** Opening Supplied information block **

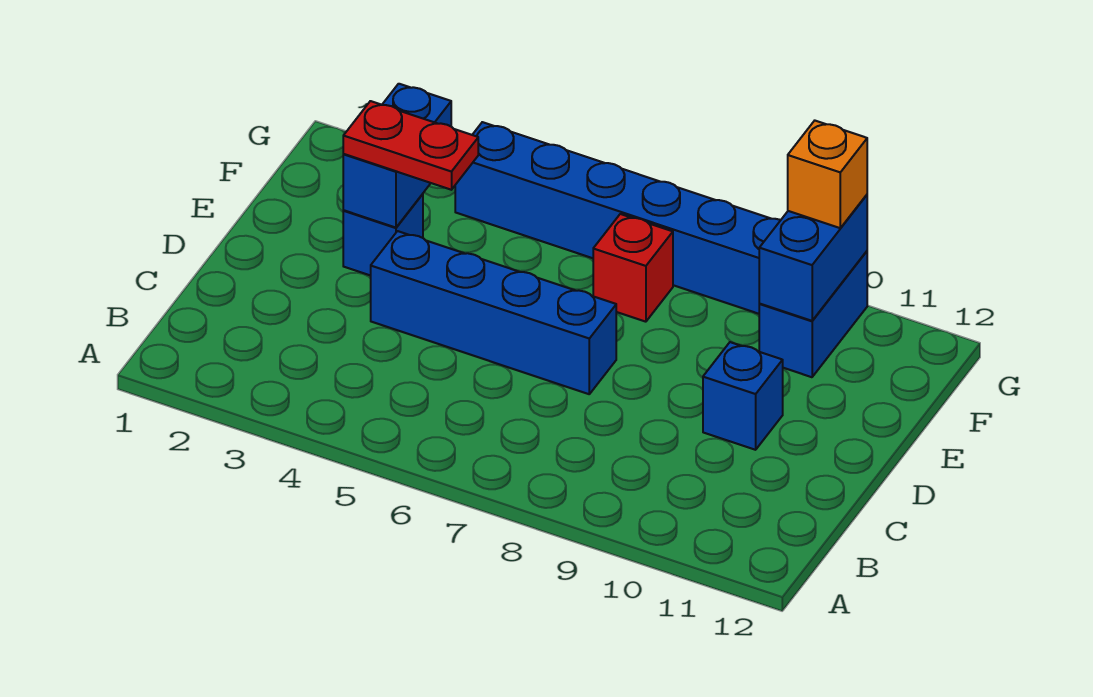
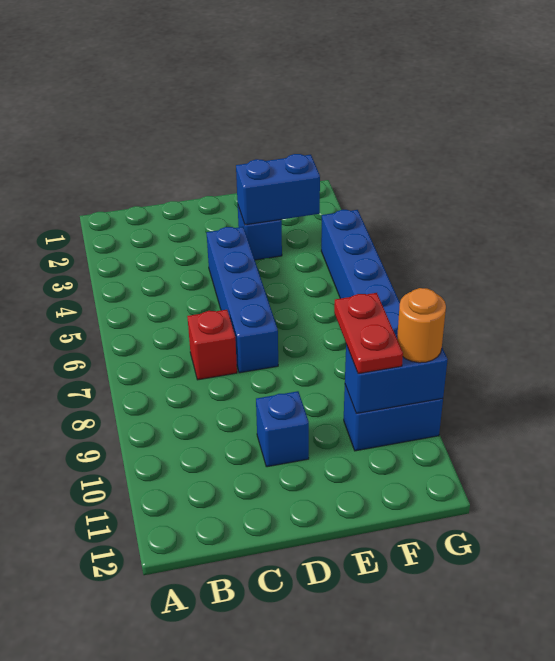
red plate E3:E4 level 3 -> red plate F9:F10 level 3
red brick F7 level 1 -> red brick C7 level 1
orange brick G10 level 3 -> orange round brick G10 level 3

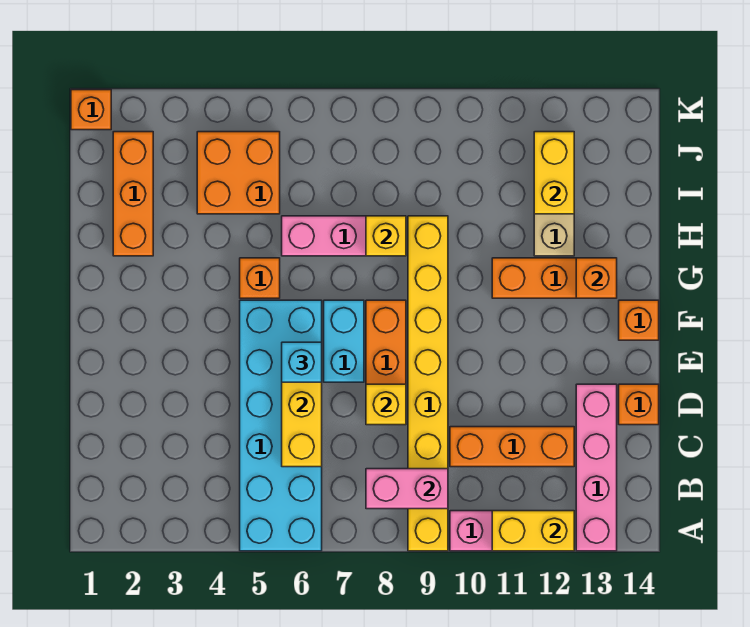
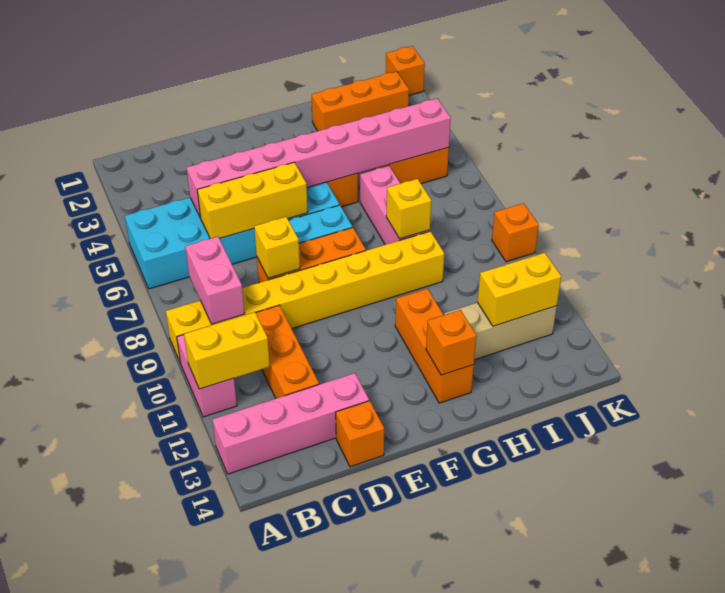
yellow brick A11:A12 level 2 -> yellow brick A11:B11 level 2
none -> pink brick C5:J5 level 2
cyan brick E6 level 3 -> none
orange brick F14 level 1 -> orange brick K9 level 1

** Closing Supplied information block **

> _Directions_:
Whenever the word "none" shows up in a line of the entries, list that line.

> _Output_:
none -> pink brick C5:J5 level 2
cyan brick E6 level 3 -> none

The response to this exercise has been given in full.